Input material –

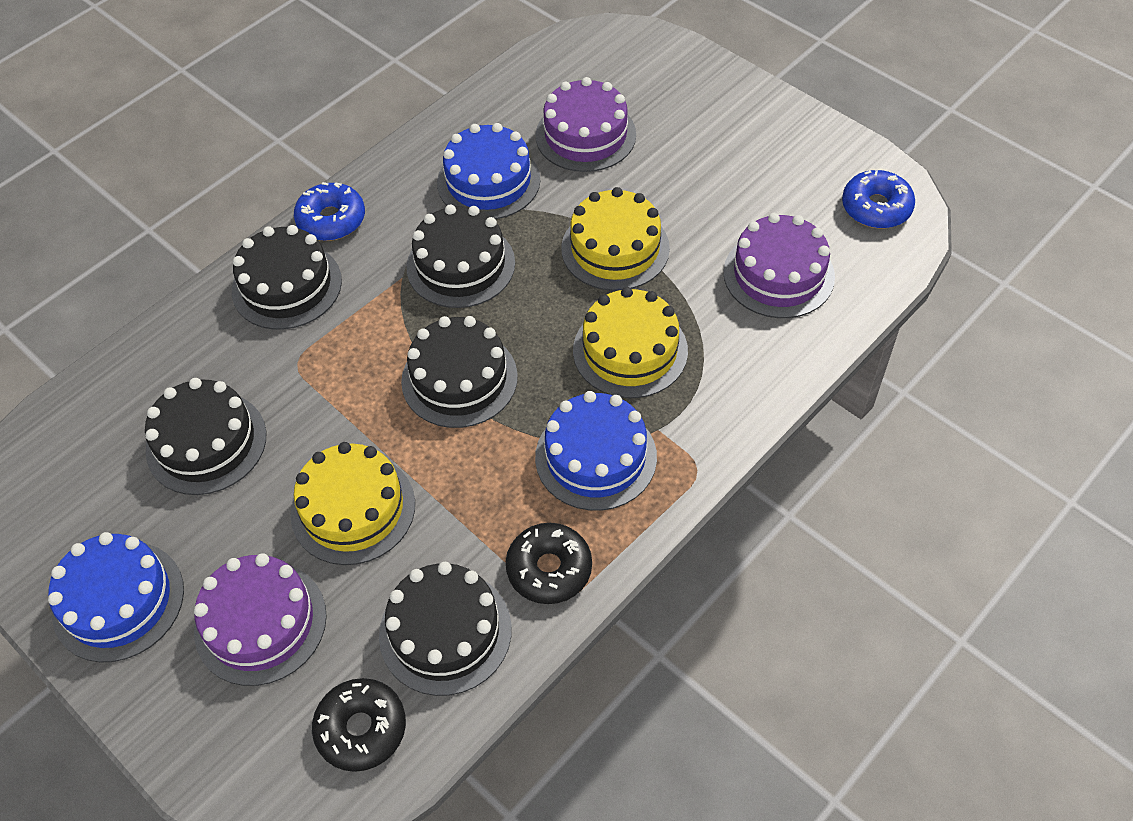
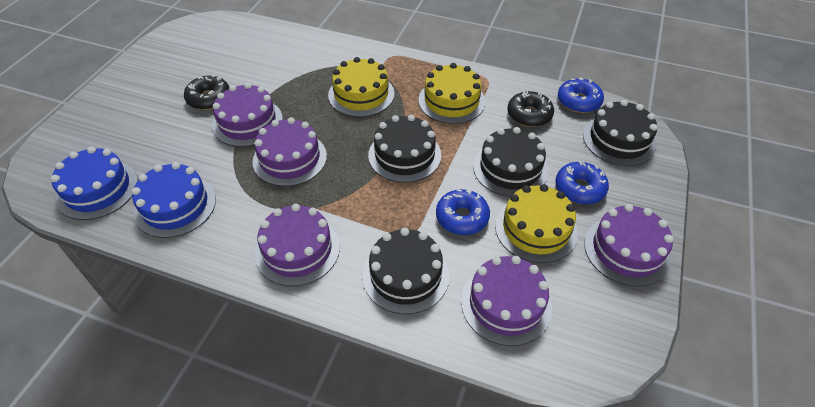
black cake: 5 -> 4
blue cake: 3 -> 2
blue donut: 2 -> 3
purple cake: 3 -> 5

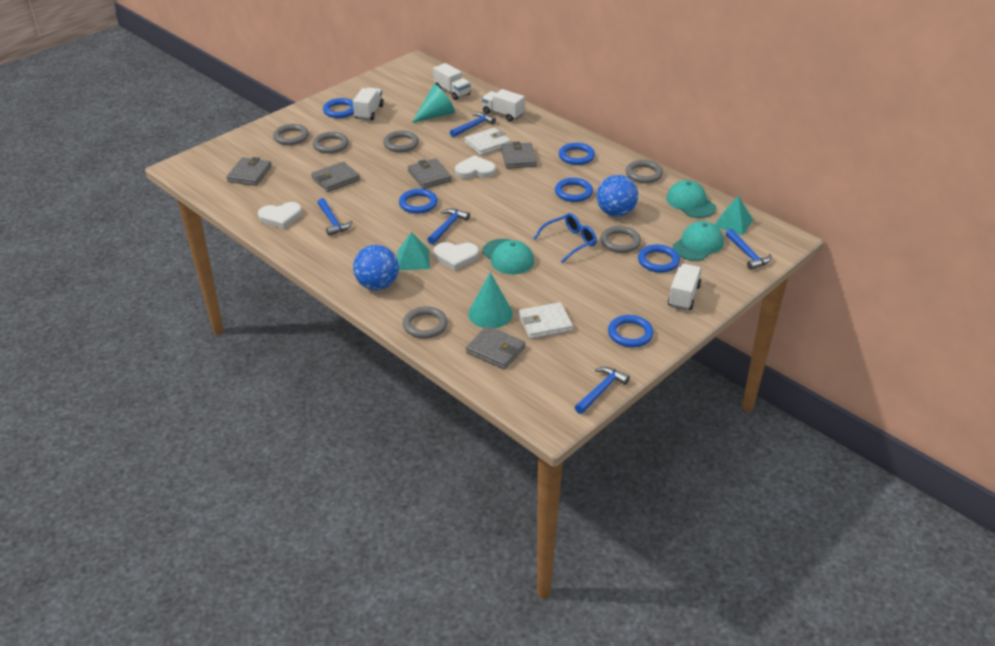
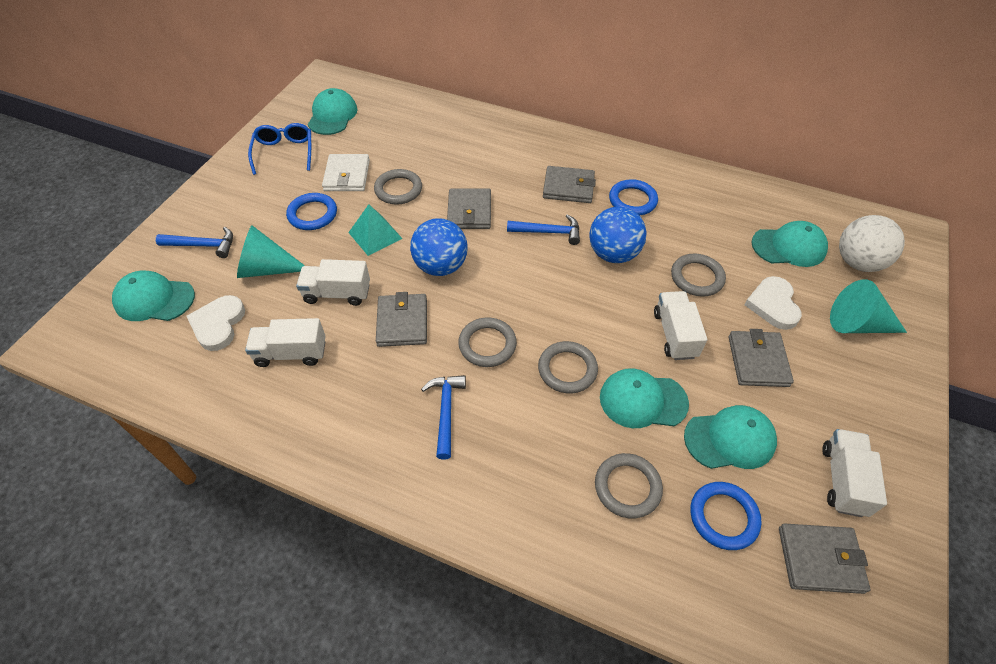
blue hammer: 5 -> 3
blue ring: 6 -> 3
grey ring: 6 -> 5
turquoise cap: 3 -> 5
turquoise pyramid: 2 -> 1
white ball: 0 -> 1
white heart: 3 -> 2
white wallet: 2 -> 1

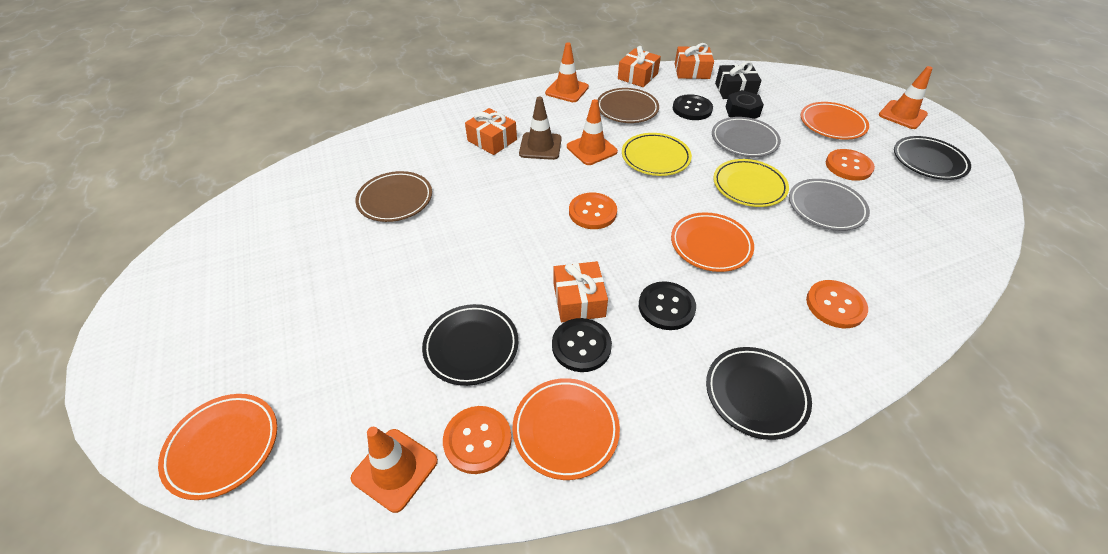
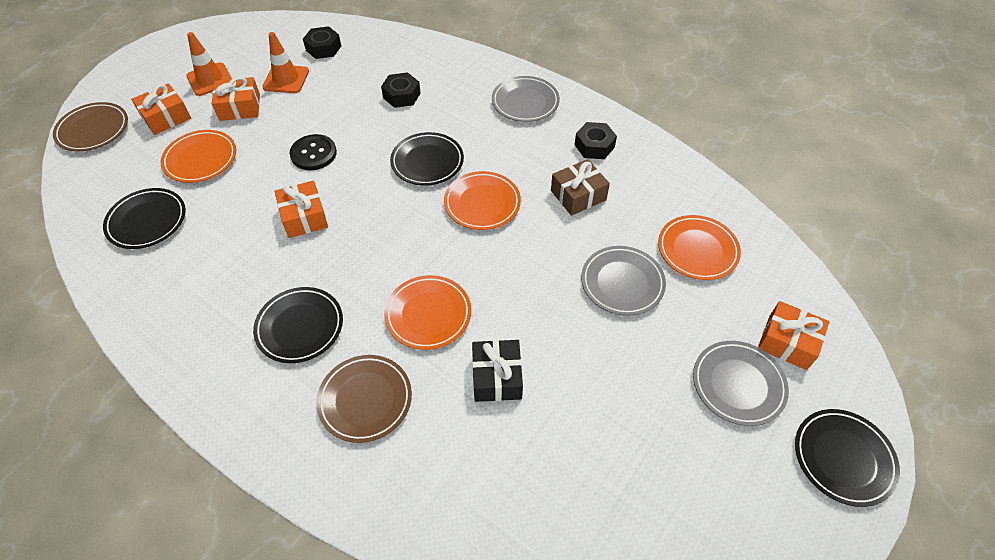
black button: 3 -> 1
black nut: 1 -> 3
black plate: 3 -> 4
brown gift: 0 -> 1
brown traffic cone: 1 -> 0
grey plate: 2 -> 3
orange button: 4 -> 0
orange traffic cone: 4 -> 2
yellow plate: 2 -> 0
==
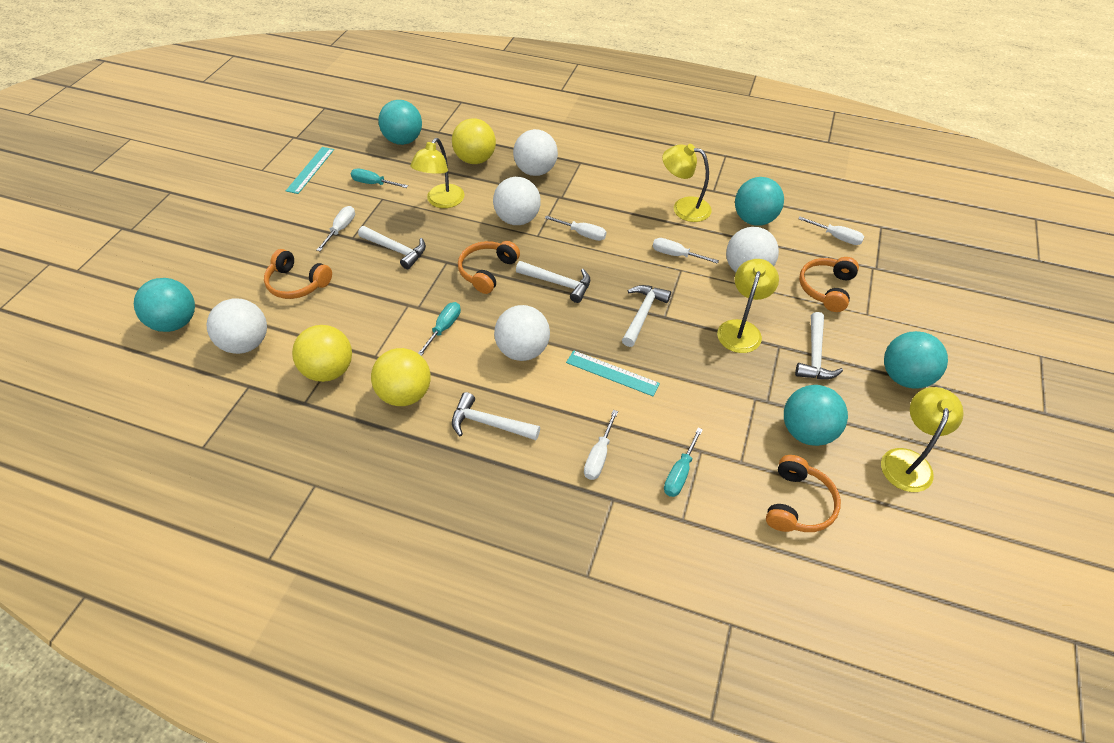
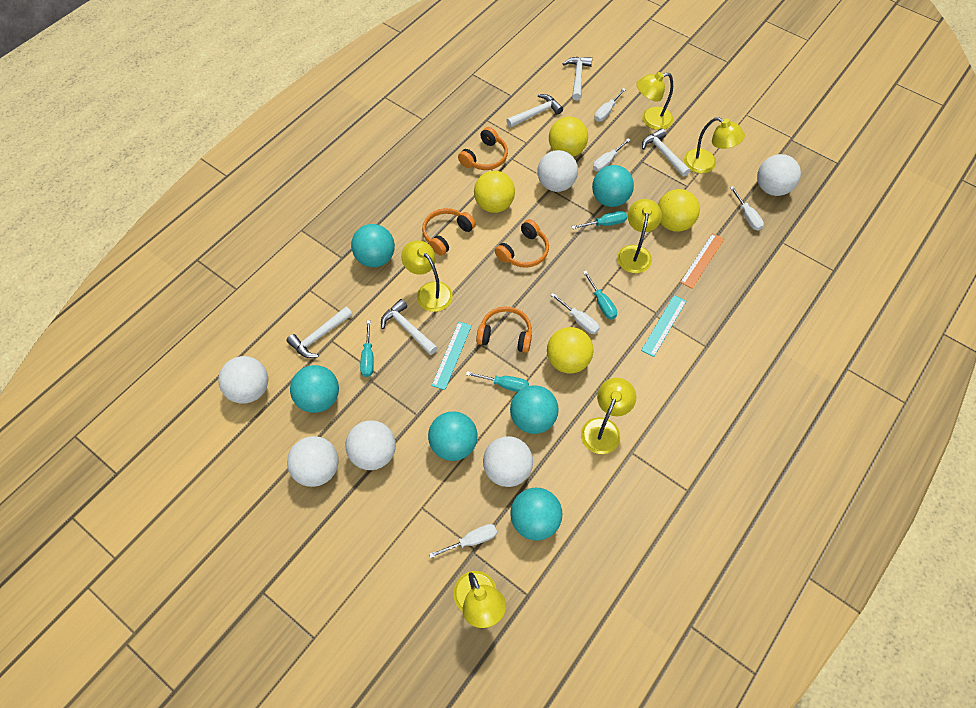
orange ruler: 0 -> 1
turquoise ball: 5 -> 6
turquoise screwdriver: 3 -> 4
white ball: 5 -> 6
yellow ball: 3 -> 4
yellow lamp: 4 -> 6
* * *
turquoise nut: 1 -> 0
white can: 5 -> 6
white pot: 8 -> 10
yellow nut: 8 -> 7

Assigned task – In the entries above, find the line with "brown gift: 0 -> 1" and the line with "yellow plate: 2 -> 0", then restate word for word both of them and every line between, with nothing more.

Reply –
brown gift: 0 -> 1
brown traffic cone: 1 -> 0
grey plate: 2 -> 3
orange button: 4 -> 0
orange traffic cone: 4 -> 2
yellow plate: 2 -> 0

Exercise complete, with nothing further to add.